[Image change detection data]
# # # # #

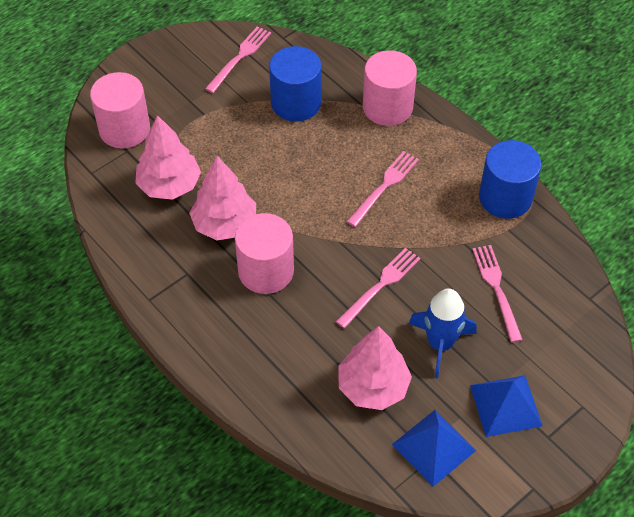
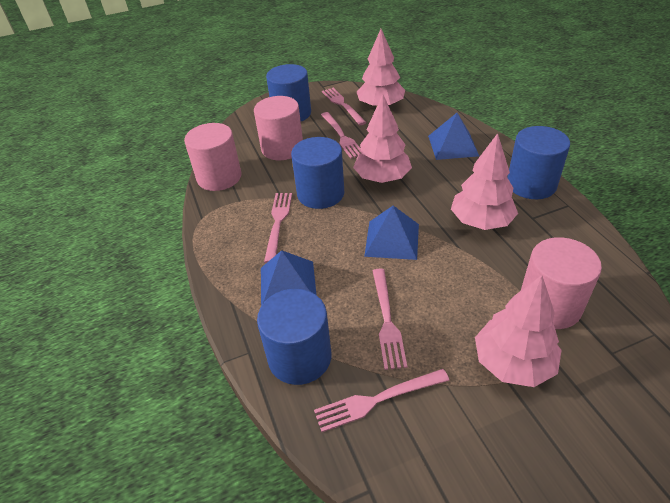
blue cylinder: 2 -> 4
blue pyramid: 2 -> 3
blue rocket: 1 -> 0
pink fork: 4 -> 5
pink tree: 3 -> 4

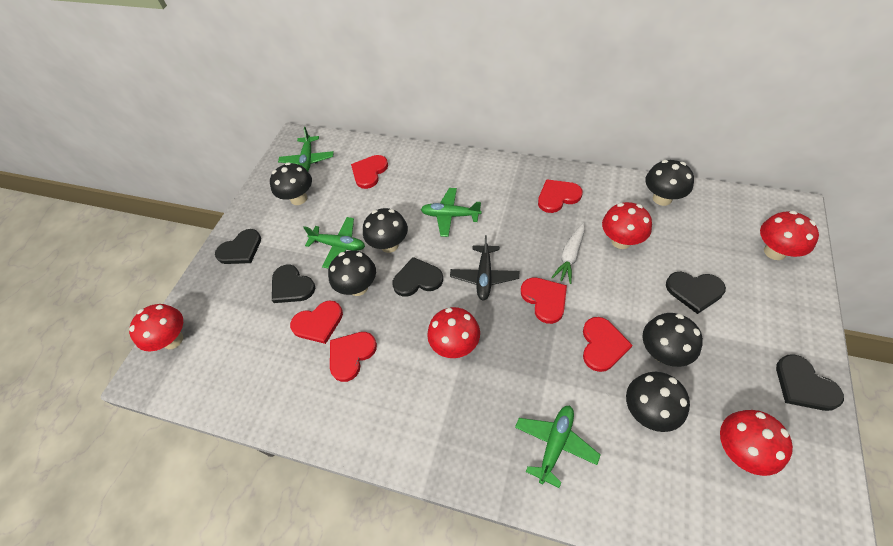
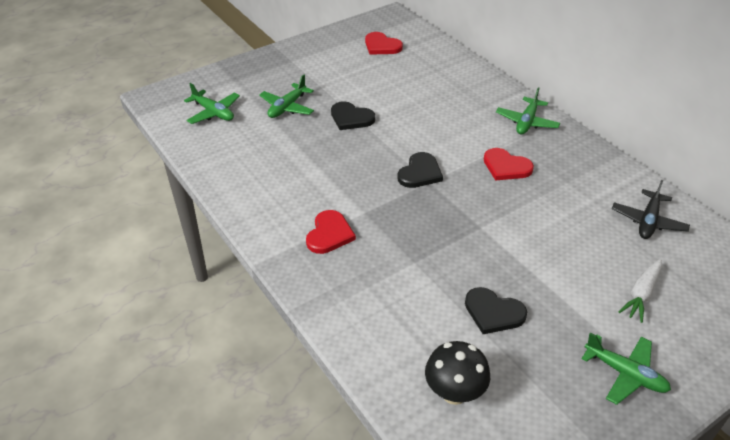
black heart: 5 -> 3
black mushroom: 6 -> 1
red heart: 6 -> 3
red mushroom: 5 -> 0

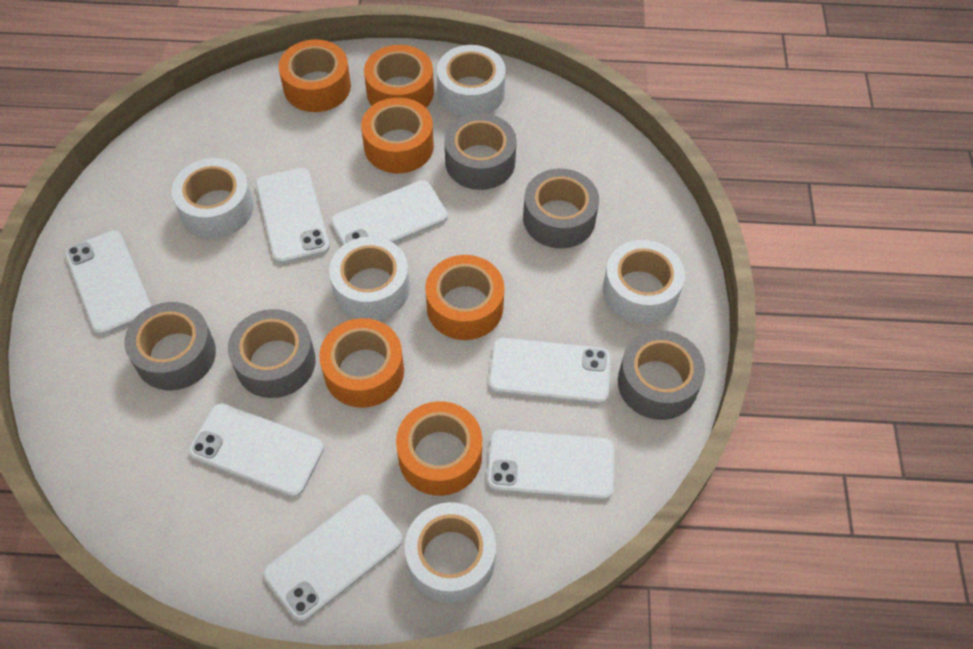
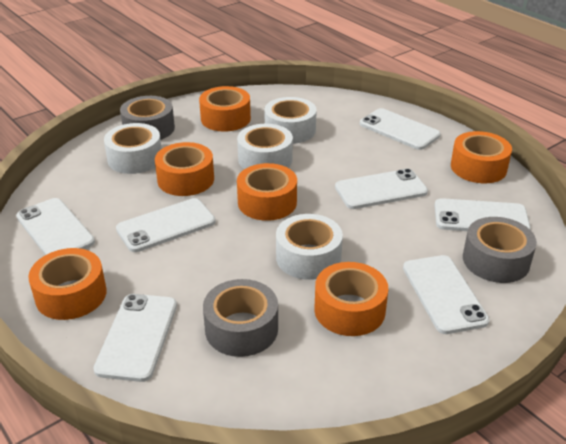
grey tape: 5 -> 3
white tape: 5 -> 4

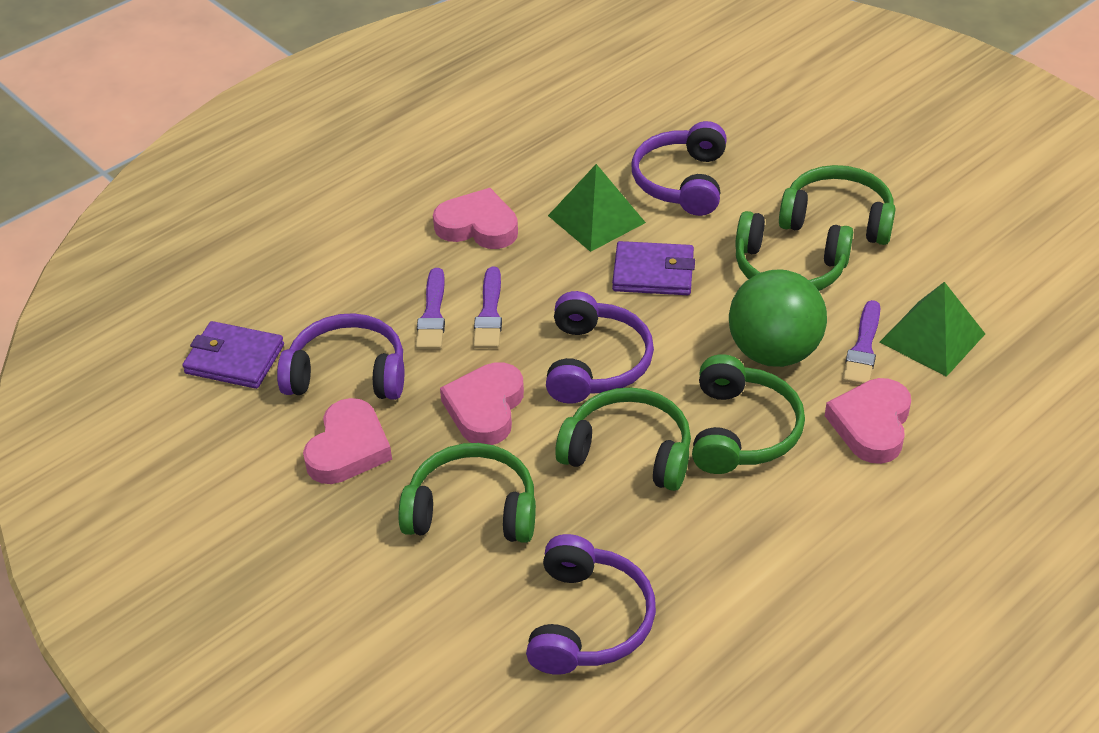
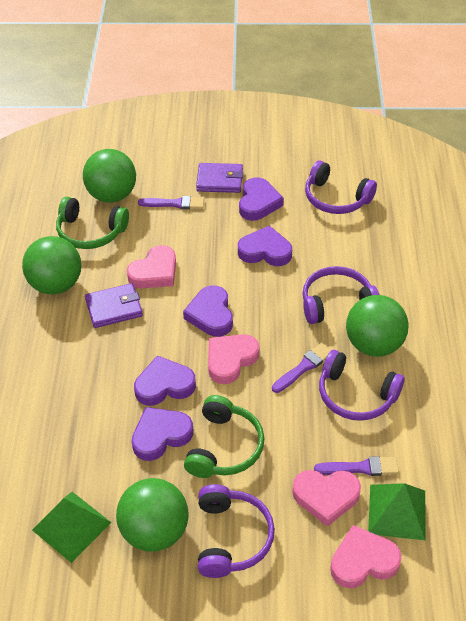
green ball: 1 -> 4
green headphones: 5 -> 2
purple heart: 0 -> 5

# # # # #

What the task requires:
Scan the entries for lines holding the string "blue", then copy every one of them.

Exercise solution:
blue cylinder: 2 -> 4
blue pyramid: 2 -> 3
blue rocket: 1 -> 0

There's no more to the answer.